**TASK REQUIREMENTS:**
All of the data that follows is to be printed exactly, without pictures.

——

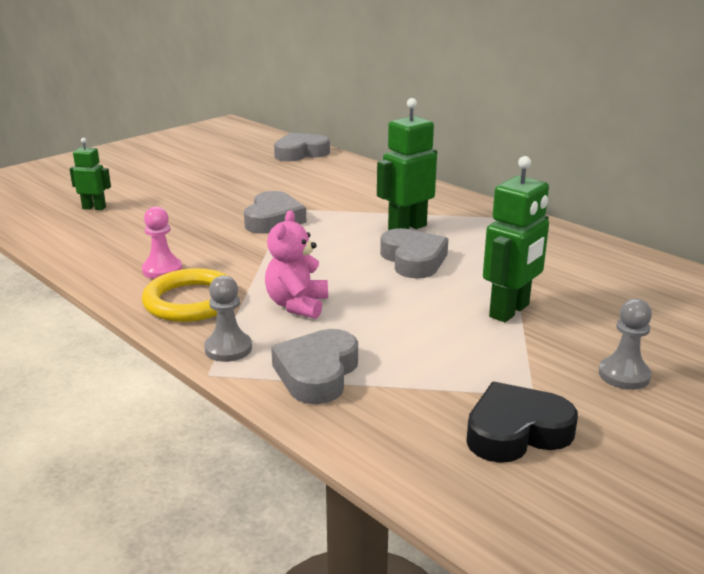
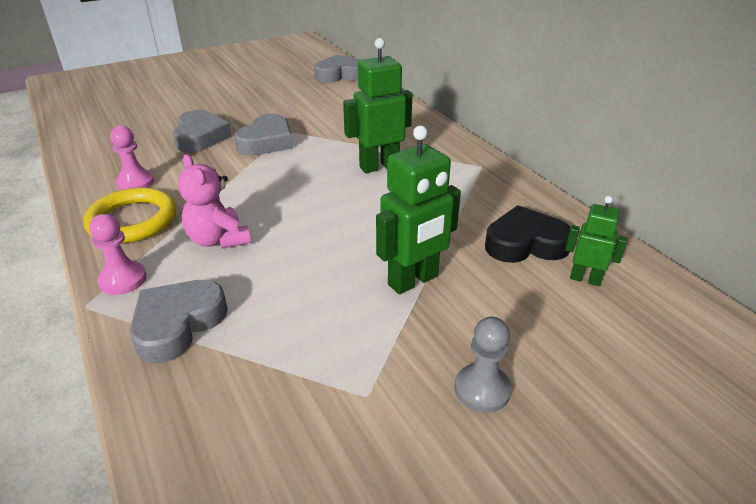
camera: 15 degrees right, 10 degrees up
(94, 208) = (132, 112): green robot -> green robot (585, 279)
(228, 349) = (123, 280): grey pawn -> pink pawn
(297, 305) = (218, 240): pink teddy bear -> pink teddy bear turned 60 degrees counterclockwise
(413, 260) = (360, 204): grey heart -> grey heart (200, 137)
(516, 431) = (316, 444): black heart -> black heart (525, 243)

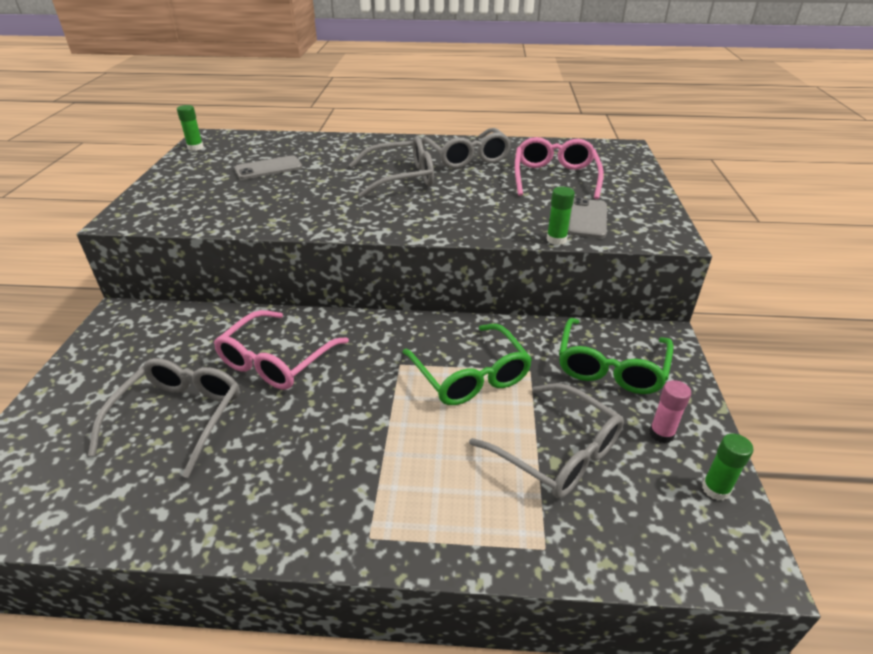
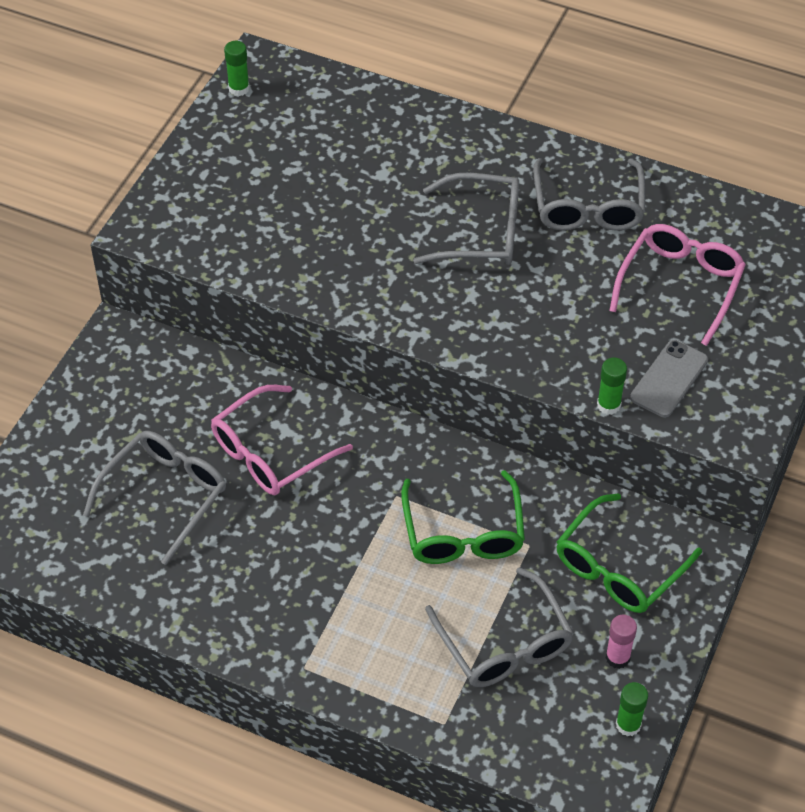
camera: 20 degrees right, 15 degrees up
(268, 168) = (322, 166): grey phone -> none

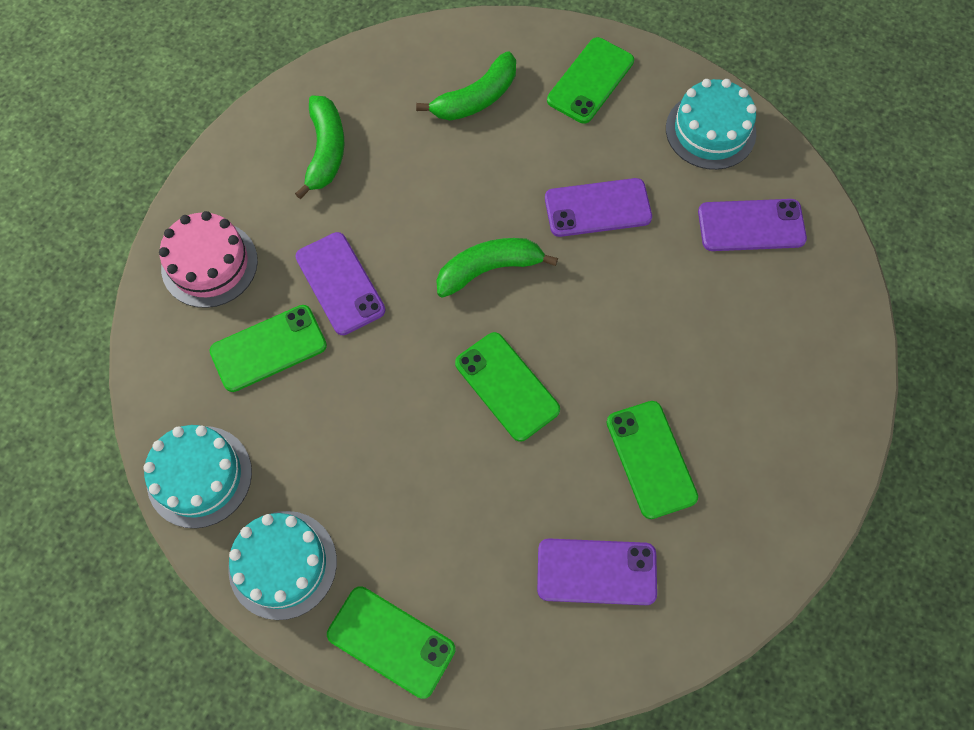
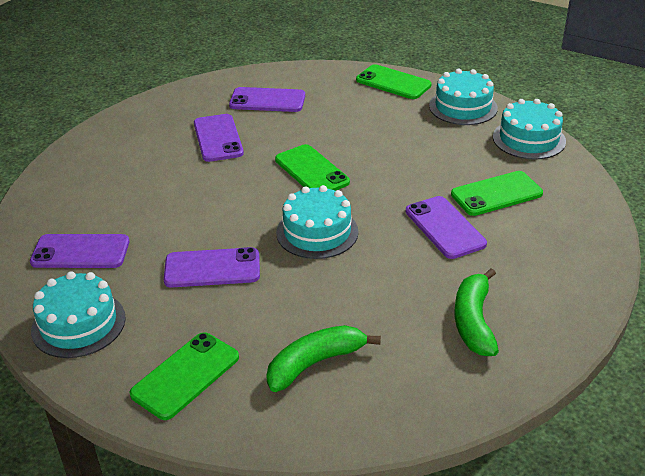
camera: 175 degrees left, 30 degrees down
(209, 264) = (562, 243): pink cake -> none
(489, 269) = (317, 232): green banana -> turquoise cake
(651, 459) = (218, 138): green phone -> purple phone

——

**SOLUTION TO THIS EXERCISE:**
camera: 15 degrees right, 10 degrees up
(94, 208) = (132, 112): green robot -> green robot (585, 279)
(228, 349) = (123, 280): grey pawn -> pink pawn
(297, 305) = (218, 240): pink teddy bear -> pink teddy bear turned 60 degrees counterclockwise
(413, 260) = (360, 204): grey heart -> grey heart (200, 137)
(516, 431) = (316, 444): black heart -> black heart (525, 243)

camera: 20 degrees right, 15 degrees up
(268, 168) = (322, 166): grey phone -> none

camera: 175 degrees left, 30 degrees down
(209, 264) = (562, 243): pink cake -> none
(489, 269) = (317, 232): green banana -> turquoise cake
(651, 459) = (218, 138): green phone -> purple phone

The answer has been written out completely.